Begin Entries provided

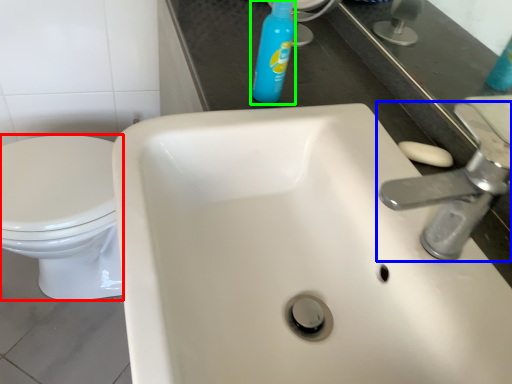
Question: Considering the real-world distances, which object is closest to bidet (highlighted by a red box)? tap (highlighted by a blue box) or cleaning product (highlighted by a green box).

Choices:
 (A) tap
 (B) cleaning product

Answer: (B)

End Entries provided
Begin Entries provided

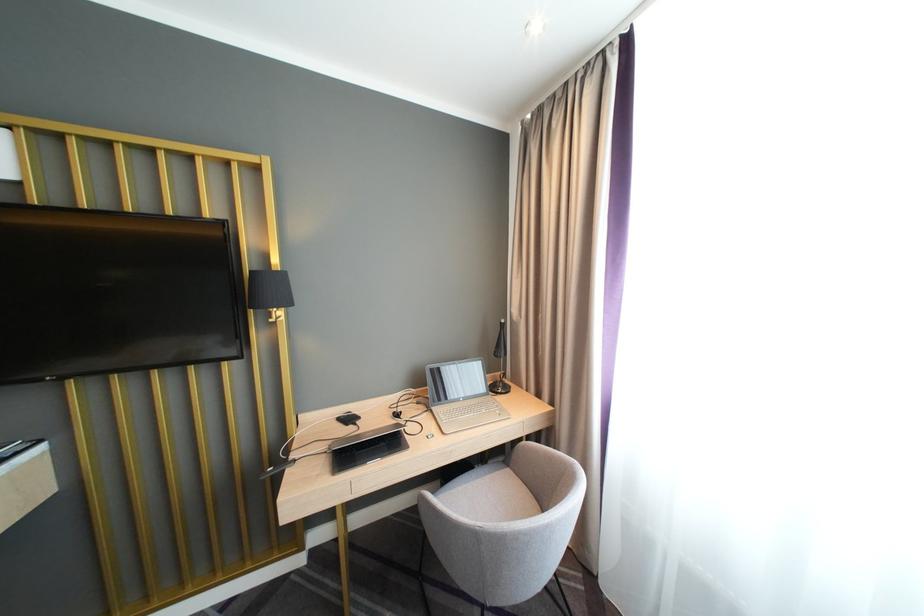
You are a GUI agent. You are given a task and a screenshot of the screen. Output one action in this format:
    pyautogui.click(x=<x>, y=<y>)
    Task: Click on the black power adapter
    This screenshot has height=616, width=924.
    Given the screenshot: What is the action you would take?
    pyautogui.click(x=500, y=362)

End Entries provided

Recast the rows between the line containing "You are a GUI" and the line containing "pyautogui.click(x=500, y=362)", inclusive, as a numbered list without blank lines.

Answer for this exercise:
1. You are a GUI agent. You are given a task and a screenshot of the screen. Output one action in this format:
2.     pyautogui.click(x=<x>, y=<y>)
3.     Task: Click on the black power adapter
4.     This screenshot has height=616, width=924.
5.     Given the screenshot: What is the action you would take?
6.     pyautogui.click(x=500, y=362)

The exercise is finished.